→ Your objective
The answer must consist only of the lines from the line with "yellow slope A4:A6" to the line with "yellow cone C6 level 2 -> none", both included, exactly as they stand below.

----- Input material

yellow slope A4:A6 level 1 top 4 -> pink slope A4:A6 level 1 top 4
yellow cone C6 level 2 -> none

----------
----- Input material

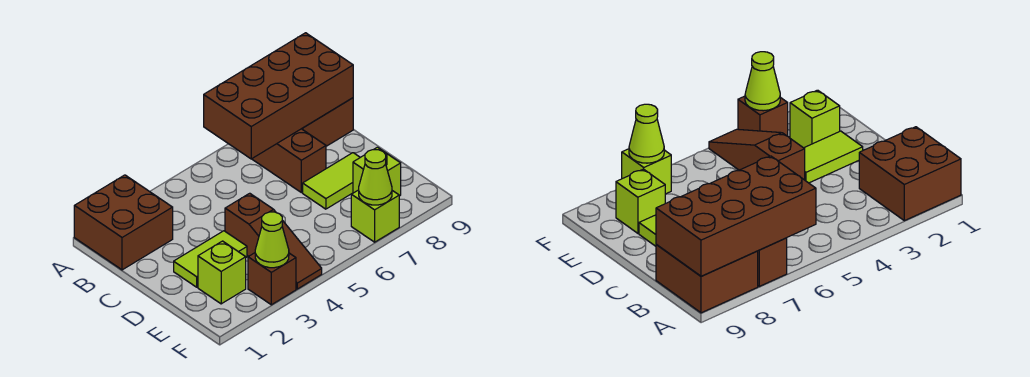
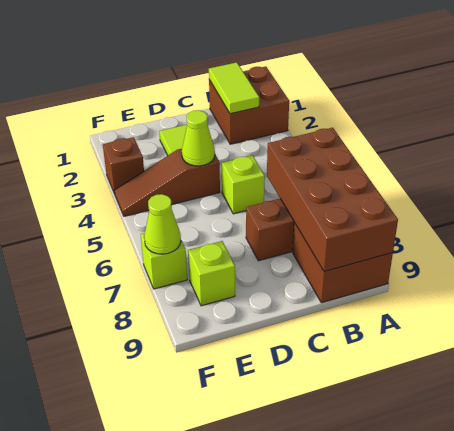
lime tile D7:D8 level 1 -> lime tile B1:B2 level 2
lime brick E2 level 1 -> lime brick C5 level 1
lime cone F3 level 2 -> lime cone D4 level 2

----------

→ Answer section
yellow slope A4:A6 level 1 top 4 -> pink slope A4:A6 level 1 top 4
yellow cone C6 level 2 -> none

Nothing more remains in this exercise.